THE DATA
= = = = =

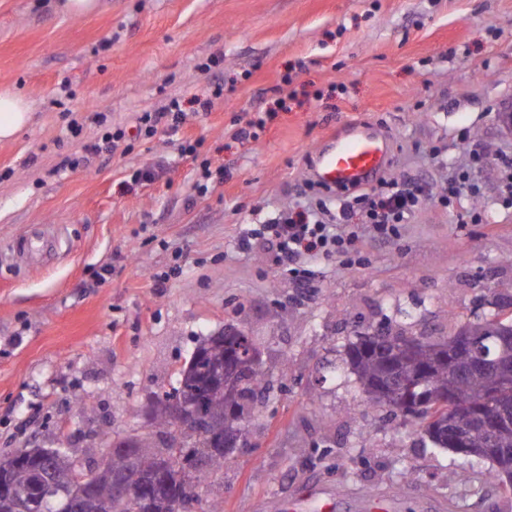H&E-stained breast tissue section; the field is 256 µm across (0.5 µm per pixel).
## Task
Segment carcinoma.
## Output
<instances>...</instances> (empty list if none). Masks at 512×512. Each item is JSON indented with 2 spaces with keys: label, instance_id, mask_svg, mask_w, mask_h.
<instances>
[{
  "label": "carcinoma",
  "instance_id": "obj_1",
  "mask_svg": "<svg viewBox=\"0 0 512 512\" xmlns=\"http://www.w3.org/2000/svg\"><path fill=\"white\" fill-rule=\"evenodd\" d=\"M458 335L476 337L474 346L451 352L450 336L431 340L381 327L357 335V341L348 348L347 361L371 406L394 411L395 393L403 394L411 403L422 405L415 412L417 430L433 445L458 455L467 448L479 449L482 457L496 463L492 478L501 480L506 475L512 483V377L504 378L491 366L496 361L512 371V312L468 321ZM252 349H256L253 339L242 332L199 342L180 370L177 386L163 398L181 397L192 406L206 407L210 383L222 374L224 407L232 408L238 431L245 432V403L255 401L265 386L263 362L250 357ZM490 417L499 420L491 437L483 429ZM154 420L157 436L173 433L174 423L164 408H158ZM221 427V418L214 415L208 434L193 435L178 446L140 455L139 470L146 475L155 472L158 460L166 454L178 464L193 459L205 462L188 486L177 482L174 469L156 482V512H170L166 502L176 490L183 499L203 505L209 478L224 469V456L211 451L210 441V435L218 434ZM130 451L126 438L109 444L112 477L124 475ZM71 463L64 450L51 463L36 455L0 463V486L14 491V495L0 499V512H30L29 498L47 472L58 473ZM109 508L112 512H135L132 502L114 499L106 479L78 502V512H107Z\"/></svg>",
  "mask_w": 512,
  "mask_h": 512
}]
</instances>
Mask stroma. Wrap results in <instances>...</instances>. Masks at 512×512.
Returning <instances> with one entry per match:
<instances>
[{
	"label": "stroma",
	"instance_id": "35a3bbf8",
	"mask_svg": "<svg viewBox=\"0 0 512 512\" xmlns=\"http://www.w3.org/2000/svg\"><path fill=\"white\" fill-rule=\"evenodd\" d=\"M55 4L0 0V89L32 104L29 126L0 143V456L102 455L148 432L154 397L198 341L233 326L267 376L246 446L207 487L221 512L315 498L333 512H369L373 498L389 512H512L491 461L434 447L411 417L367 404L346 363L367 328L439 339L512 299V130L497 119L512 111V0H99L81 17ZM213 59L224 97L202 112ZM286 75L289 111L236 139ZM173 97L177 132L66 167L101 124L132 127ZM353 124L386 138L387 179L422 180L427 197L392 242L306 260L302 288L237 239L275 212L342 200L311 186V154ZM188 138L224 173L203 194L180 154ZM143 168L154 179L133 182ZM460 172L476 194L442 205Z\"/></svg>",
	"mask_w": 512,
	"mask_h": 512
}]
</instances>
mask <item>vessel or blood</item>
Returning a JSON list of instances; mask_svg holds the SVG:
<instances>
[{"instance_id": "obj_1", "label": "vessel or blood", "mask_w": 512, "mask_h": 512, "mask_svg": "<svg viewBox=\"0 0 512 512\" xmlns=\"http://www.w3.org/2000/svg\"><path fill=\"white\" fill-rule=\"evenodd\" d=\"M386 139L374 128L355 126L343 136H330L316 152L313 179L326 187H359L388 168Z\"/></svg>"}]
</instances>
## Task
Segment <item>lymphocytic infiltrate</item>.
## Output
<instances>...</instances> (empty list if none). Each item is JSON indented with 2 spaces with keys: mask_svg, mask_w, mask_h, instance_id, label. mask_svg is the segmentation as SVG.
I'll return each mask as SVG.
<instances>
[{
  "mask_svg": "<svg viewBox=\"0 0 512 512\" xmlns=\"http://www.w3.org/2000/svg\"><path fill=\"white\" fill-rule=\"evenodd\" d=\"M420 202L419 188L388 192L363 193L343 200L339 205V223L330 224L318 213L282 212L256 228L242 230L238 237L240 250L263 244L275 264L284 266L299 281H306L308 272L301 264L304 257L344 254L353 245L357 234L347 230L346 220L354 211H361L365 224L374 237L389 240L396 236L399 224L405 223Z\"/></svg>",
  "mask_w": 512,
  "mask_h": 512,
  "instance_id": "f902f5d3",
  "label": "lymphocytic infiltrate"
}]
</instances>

= = = = =

THE TASK
Exclude the images and reproduce the remaining data exactly.

FINISHED TASK
H&E-stained breast tissue section; the field is 256 µm across (0.5 µm per pixel).
## Task
Segment carcinoma.
## Output
<instances>...</instances> (empty list if none). Masks at 512×512. Each item is JSON indented with 2 spaces with keys: label, instance_id, mask_svg, mask_w, mask_h.
<instances>
[{
  "label": "carcinoma",
  "instance_id": "obj_1",
  "mask_svg": "<svg viewBox=\"0 0 512 512\" xmlns=\"http://www.w3.org/2000/svg\"><path fill=\"white\" fill-rule=\"evenodd\" d=\"M458 335L476 337L474 346L451 352L450 336L431 340L381 327L357 335V341L348 348L347 361L371 406L394 411L395 393L403 394L411 403L422 405L415 412L417 430L433 445L458 455L467 448L479 449L482 457L496 463L492 478L501 480L506 475L512 483V377L504 378L491 366L496 361L512 371V312L468 321ZM252 349H256L253 339L242 332L199 342L180 370L177 386L163 398L181 397L192 406L206 407L210 383L222 374L224 407L232 408L238 431L245 432V403L255 401L265 386L263 362L250 357ZM490 417L499 420L491 437L483 429ZM154 420L157 436L173 433L174 423L164 408H158ZM221 427V418L214 415L208 434L193 435L178 446L140 455L139 470L146 475L155 472L158 460L166 454L178 464L193 459L205 462L188 486L177 482L174 469L156 482V512H170L166 502L176 490L183 499L203 505L209 478L224 469V456L211 451L210 441V435L218 434ZM130 451L126 438L109 444L112 477L124 475ZM71 463L64 450L51 463L36 455L0 463V486L14 491V495L0 499V512H30L29 498L47 472L58 473ZM109 508L112 512H135L132 502L114 499L106 479L78 502V512H107Z\"/></svg>",
  "mask_w": 512,
  "mask_h": 512
}]
</instances>
Mask stroma. Wrap results in <instances>...</instances>. Masks at 512×512.
Returning <instances> with one entry per match:
<instances>
[{
	"label": "stroma",
	"instance_id": "35a3bbf8",
	"mask_svg": "<svg viewBox=\"0 0 512 512\" xmlns=\"http://www.w3.org/2000/svg\"><path fill=\"white\" fill-rule=\"evenodd\" d=\"M55 4L0 0V89L32 104L29 126L0 143V456L102 455L148 432L154 397L198 341L233 326L267 376L246 446L207 487L221 512L315 498L333 512H369L373 498L389 512H512L491 461L434 447L411 417L367 404L346 363L367 328L439 339L512 299V130L497 119L512 111V0H99L81 17ZM213 59L224 97L202 112ZM286 75L289 111L236 139ZM173 97L177 132L66 167L101 124L132 127ZM353 124L386 138L387 179L422 180L427 197L392 242L306 260L302 288L237 239L275 212L342 200L311 186V154ZM188 138L224 173L203 194L180 154ZM143 168L154 179L133 182ZM460 172L476 194L442 205Z\"/></svg>",
	"mask_w": 512,
	"mask_h": 512
}]
</instances>
mask <item>vessel or blood</item>
Returning a JSON list of instances; mask_svg holds the SVG:
<instances>
[{"instance_id": "obj_1", "label": "vessel or blood", "mask_w": 512, "mask_h": 512, "mask_svg": "<svg viewBox=\"0 0 512 512\" xmlns=\"http://www.w3.org/2000/svg\"><path fill=\"white\" fill-rule=\"evenodd\" d=\"M386 139L374 128L355 126L343 136H330L316 152L313 179L326 187H359L388 168Z\"/></svg>"}]
</instances>
## Task
Segment <item>lymphocytic infiltrate</item>.
## Output
<instances>...</instances> (empty list if none). Each item is JSON indented with 2 spaces with keys: mask_svg, mask_w, mask_h, instance_id, label. mask_svg is the segmentation as SVG.
I'll return each mask as SVG.
<instances>
[{
  "mask_svg": "<svg viewBox=\"0 0 512 512\" xmlns=\"http://www.w3.org/2000/svg\"><path fill=\"white\" fill-rule=\"evenodd\" d=\"M420 202L419 188L388 192L363 193L343 200L339 205V223L330 224L318 213L282 212L256 228L242 230L238 237L240 250L263 244L275 264L284 266L299 281H306L308 272L301 264L304 257L344 254L353 245L357 234L347 230L346 220L354 211H361L365 224L374 237L389 240L396 236L399 224L405 223Z\"/></svg>",
  "mask_w": 512,
  "mask_h": 512,
  "instance_id": "f902f5d3",
  "label": "lymphocytic infiltrate"
}]
</instances>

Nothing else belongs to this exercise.